_Aim of the task:_ Please filter the listing below and copy out the lines that hold "lime".

>>>>>

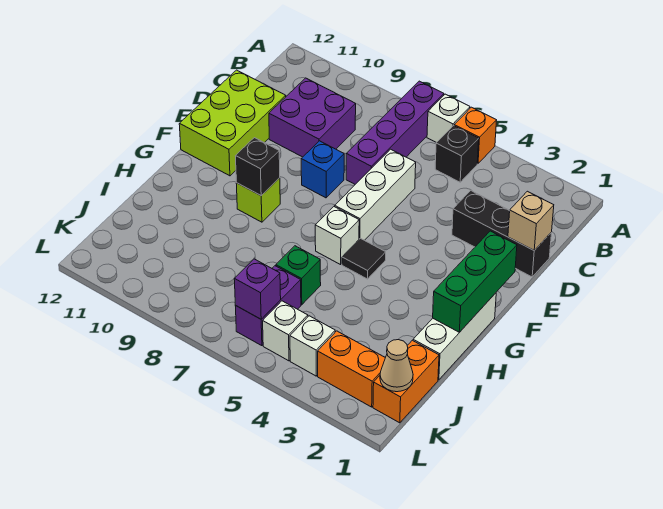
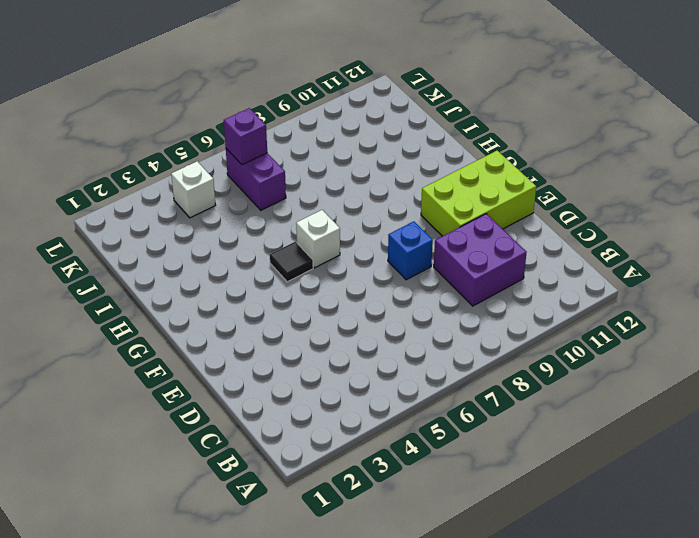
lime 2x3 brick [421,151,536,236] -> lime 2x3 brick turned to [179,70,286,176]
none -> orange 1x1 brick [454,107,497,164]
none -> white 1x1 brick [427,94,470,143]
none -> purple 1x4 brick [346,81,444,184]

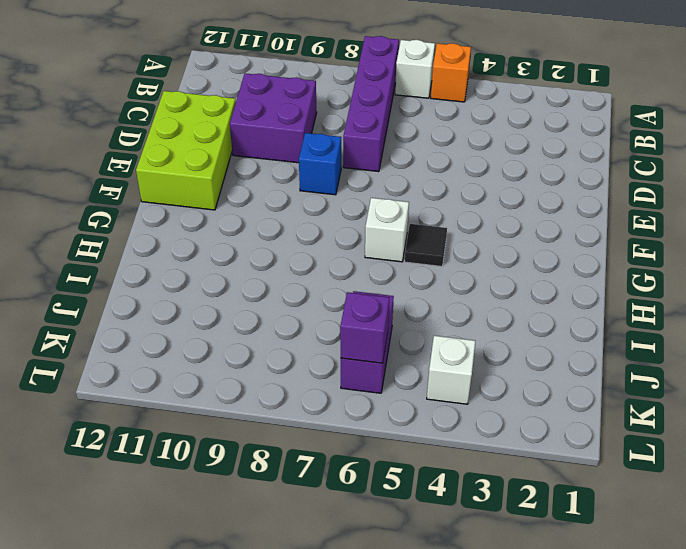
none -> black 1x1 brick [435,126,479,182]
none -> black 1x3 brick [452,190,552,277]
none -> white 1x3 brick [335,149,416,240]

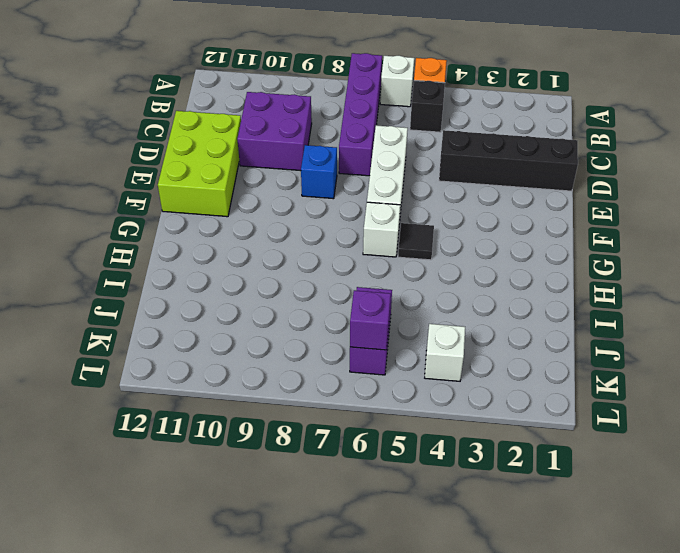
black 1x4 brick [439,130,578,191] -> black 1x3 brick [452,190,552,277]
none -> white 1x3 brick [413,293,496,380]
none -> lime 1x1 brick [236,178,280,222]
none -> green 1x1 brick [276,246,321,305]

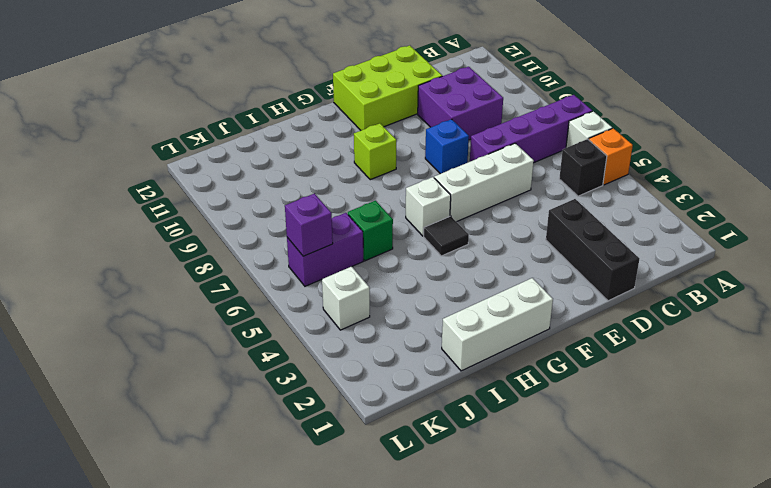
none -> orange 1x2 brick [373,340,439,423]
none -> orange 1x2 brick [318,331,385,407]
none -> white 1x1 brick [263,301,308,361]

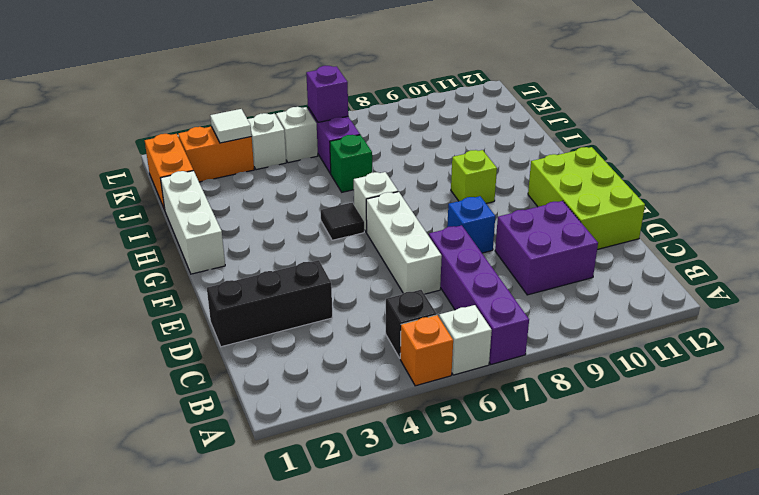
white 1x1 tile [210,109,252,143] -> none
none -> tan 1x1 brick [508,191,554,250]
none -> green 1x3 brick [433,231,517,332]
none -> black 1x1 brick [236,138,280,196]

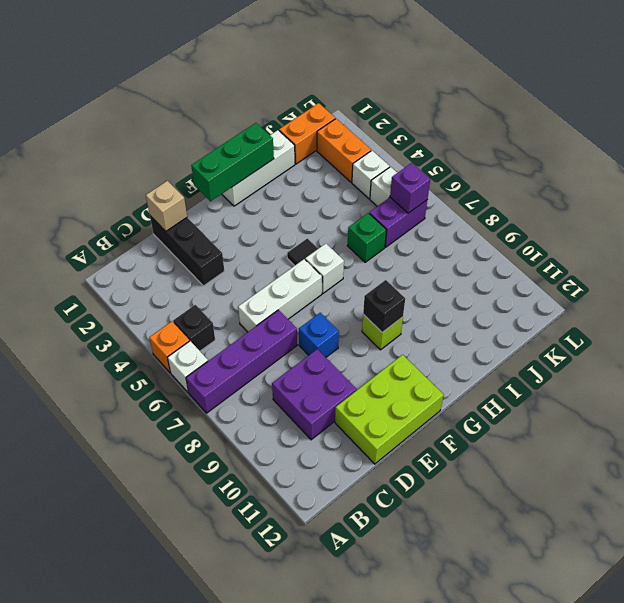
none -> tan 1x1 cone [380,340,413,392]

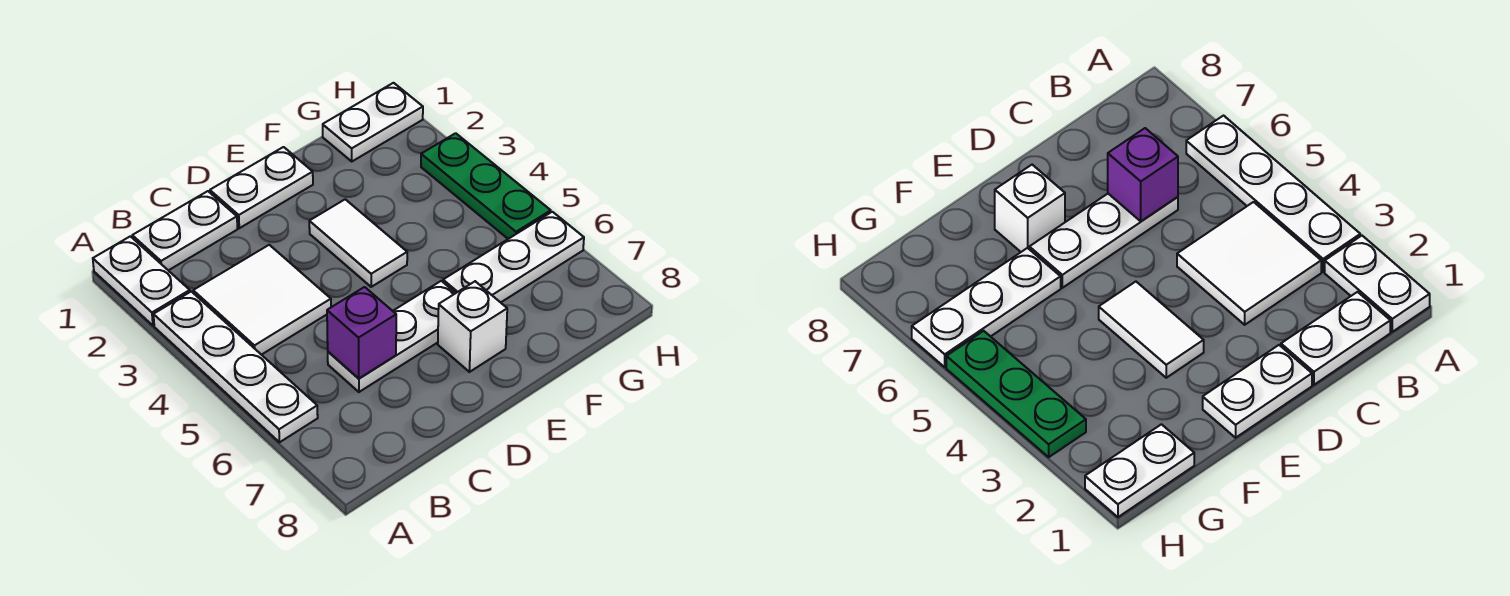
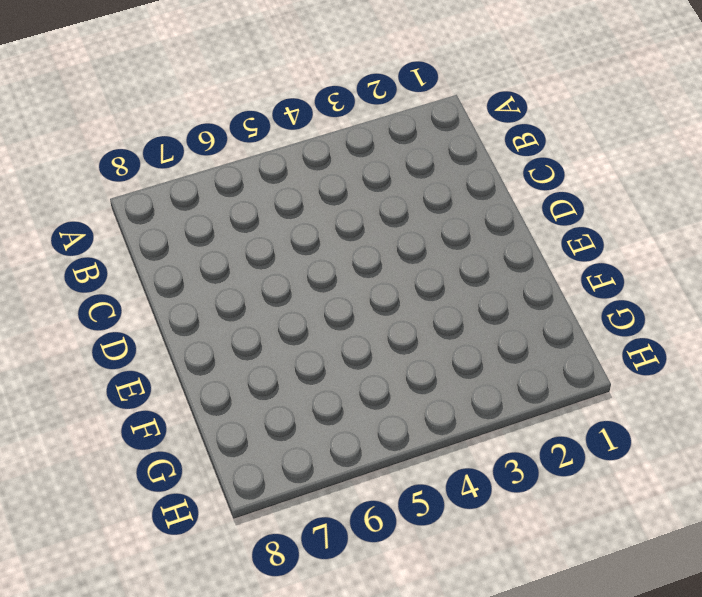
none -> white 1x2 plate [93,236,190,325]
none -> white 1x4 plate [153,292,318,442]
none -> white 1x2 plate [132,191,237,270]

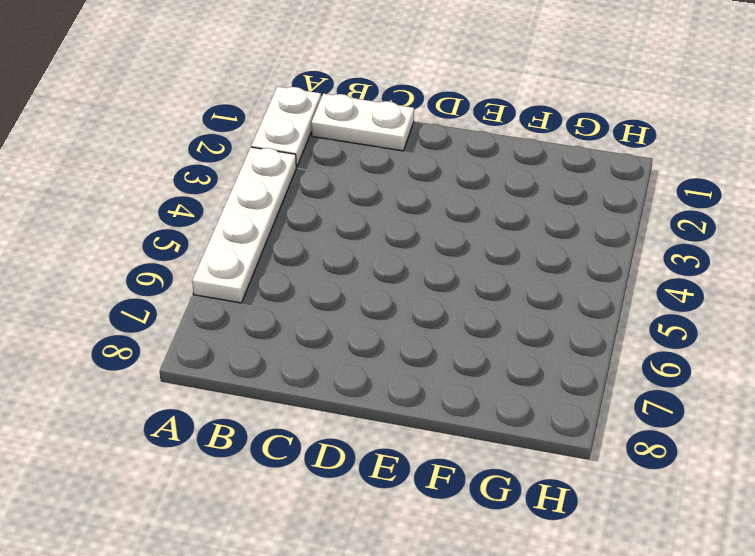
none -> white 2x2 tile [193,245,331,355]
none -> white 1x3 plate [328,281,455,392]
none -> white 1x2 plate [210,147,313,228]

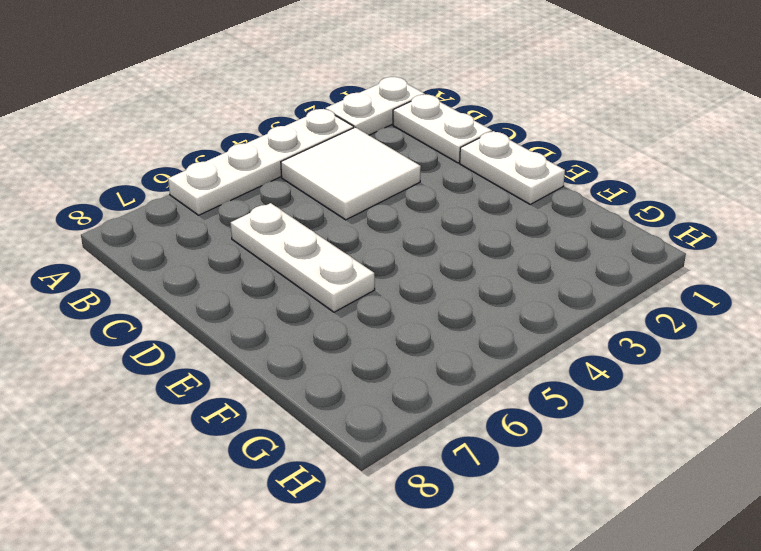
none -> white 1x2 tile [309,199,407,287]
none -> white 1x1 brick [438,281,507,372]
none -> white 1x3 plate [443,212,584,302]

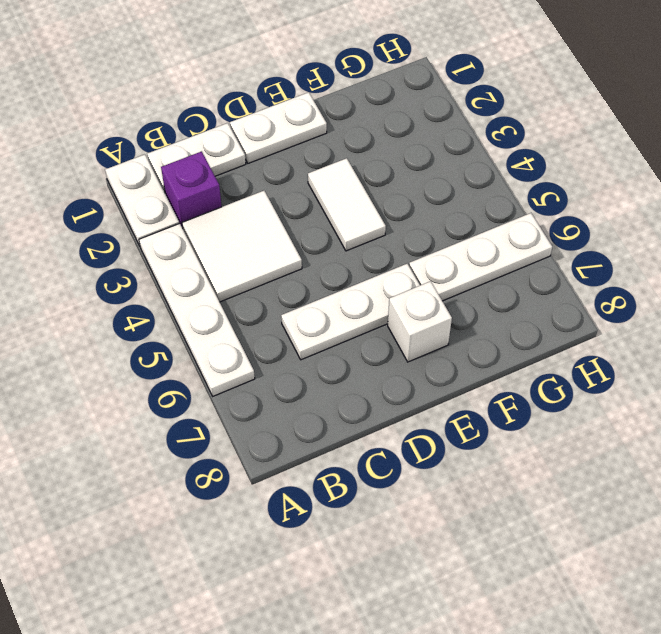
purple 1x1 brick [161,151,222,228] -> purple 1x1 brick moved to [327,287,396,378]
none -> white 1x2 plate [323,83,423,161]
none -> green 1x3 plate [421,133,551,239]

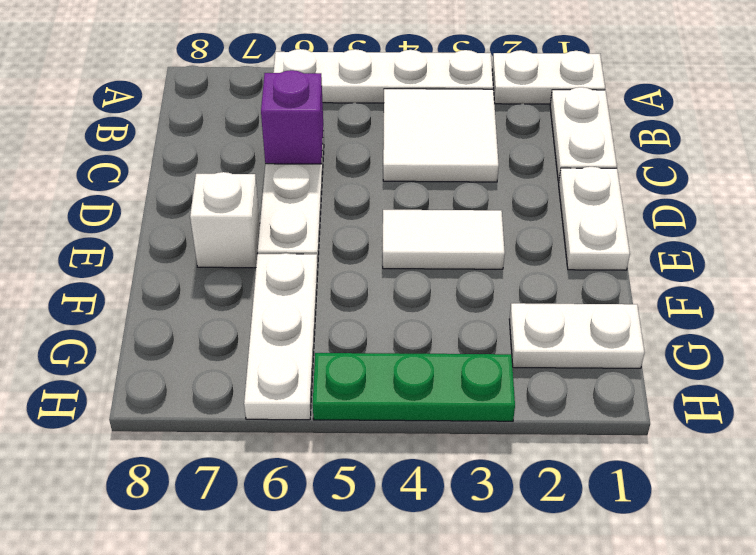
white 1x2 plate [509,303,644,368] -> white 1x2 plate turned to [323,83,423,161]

<<<<<

_Answer to this exercise:_
lime 2x3 brick [421,151,536,236] -> lime 2x3 brick turned to [179,70,286,176]
none -> lime 1x1 brick [236,178,280,222]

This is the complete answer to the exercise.